What is expected – Start to finish, print the data below exactly, without the images.

Data to process –
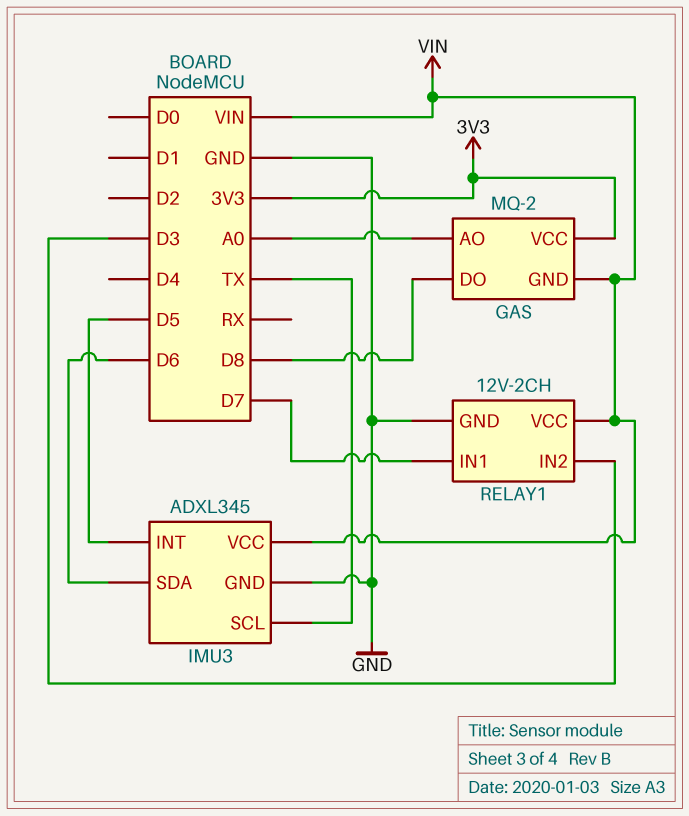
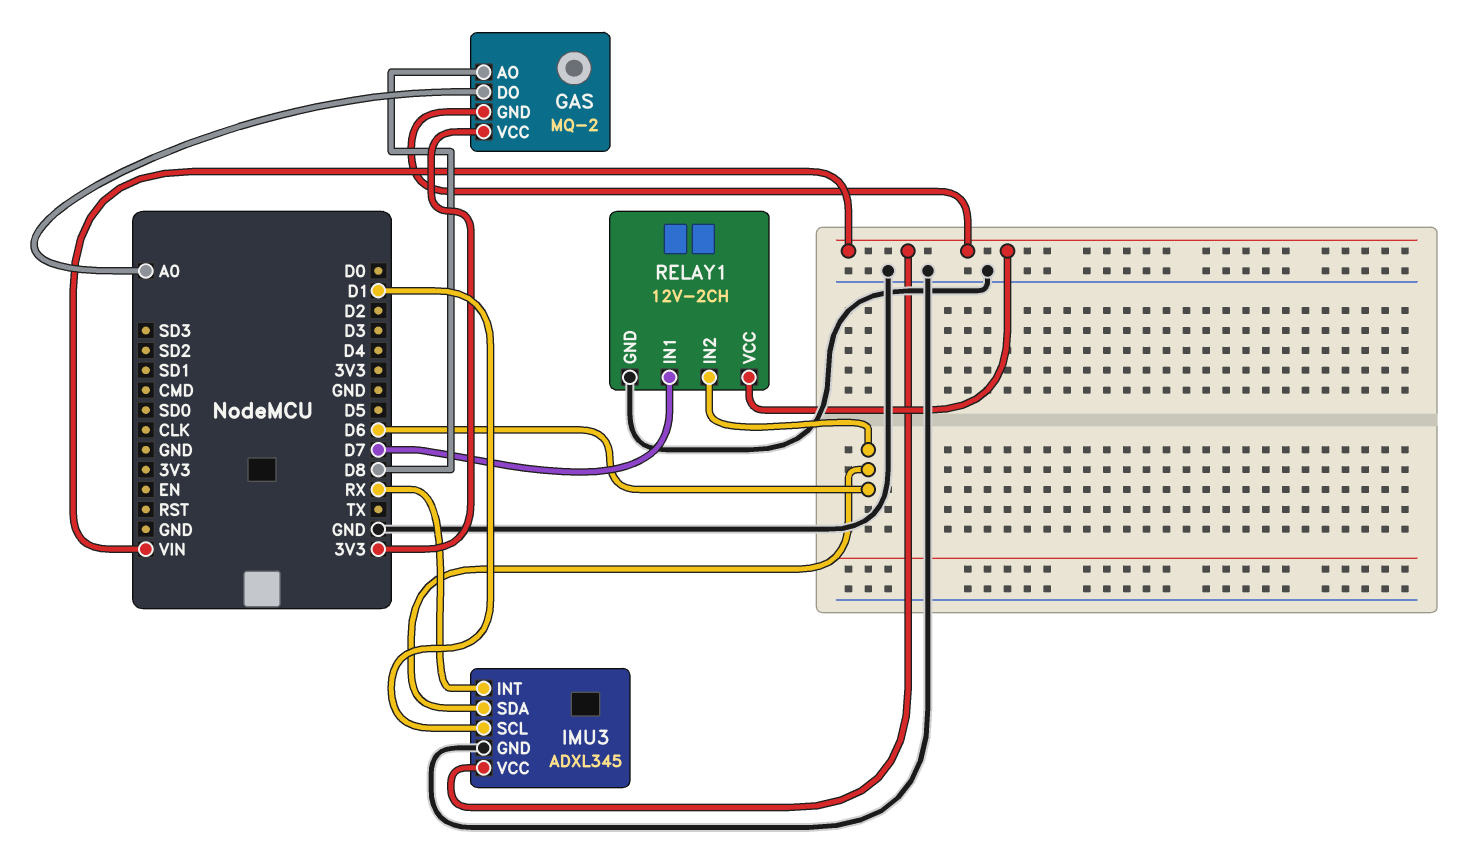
GAS pin AO: A0 -> D8
GAS pin DO: D8 -> A0
IMU3 pin INT: D5 -> RX
IMU3 pin SCL: TX -> D1
RELAY1 pin IN2: D3 -> D6

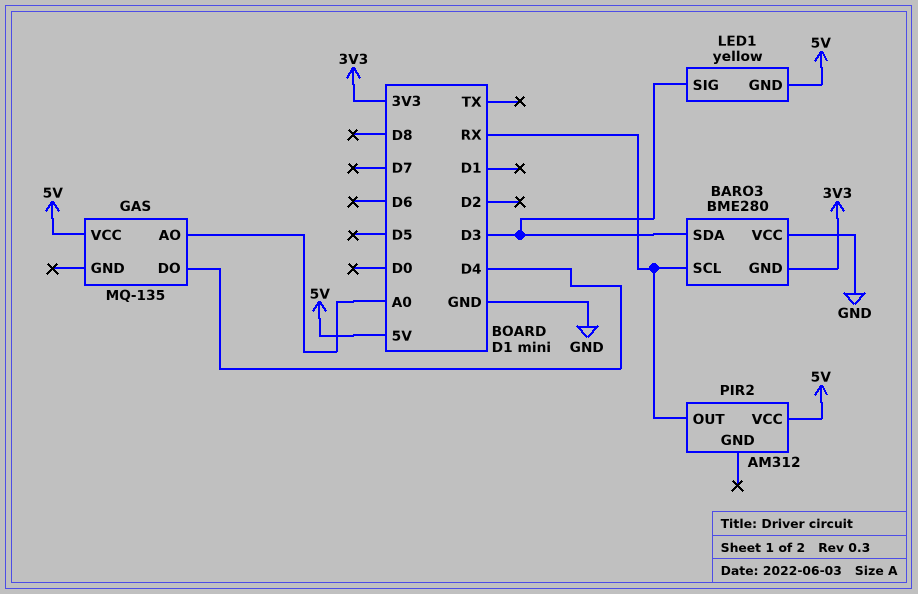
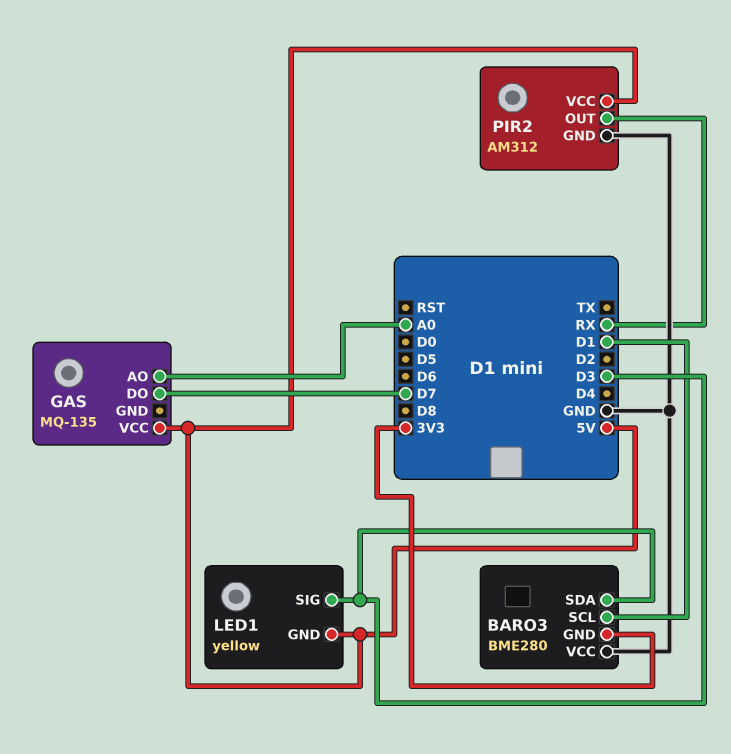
BARO3 pin SCL: RX -> D1
GAS pin DO: D4 -> D7
PIR2 pin GND: none -> GND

Solved problem –
GAS pin AO: A0 -> D8
GAS pin DO: D8 -> A0
IMU3 pin INT: D5 -> RX
IMU3 pin SCL: TX -> D1
RELAY1 pin IN2: D3 -> D6

BARO3 pin SCL: RX -> D1
GAS pin DO: D4 -> D7
PIR2 pin GND: none -> GND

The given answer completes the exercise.